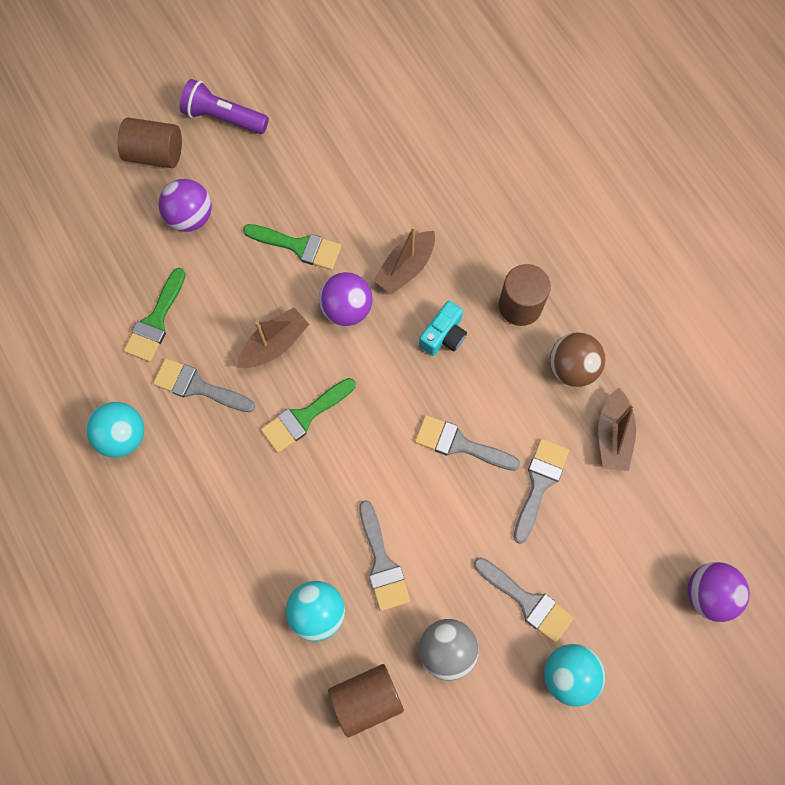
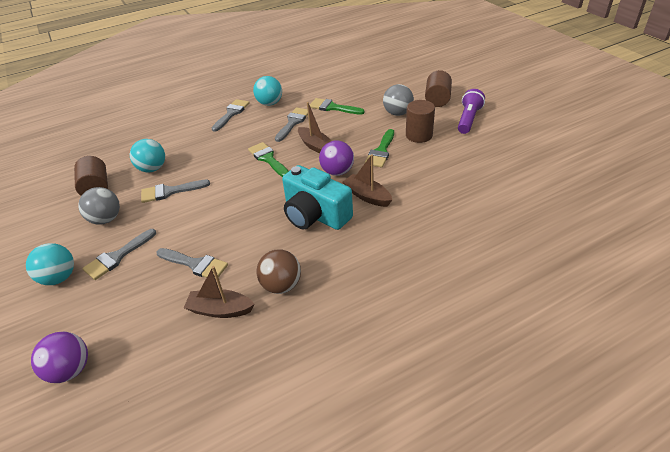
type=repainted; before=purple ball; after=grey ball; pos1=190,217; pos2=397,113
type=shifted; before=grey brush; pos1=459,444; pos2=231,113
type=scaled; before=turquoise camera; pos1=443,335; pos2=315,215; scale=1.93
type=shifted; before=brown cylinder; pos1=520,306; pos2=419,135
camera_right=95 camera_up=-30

• **What you should do**:
When you give the entries again, keep them exact and omit any picture they contain.

• **Response box**:
type=repainted; before=purple ball; after=grey ball; pos1=190,217; pos2=397,113
type=shifted; before=grey brush; pos1=459,444; pos2=231,113
type=scaled; before=turquoise camera; pos1=443,335; pos2=315,215; scale=1.93
type=shifted; before=brown cylinder; pos1=520,306; pos2=419,135
camera_right=95 camera_up=-30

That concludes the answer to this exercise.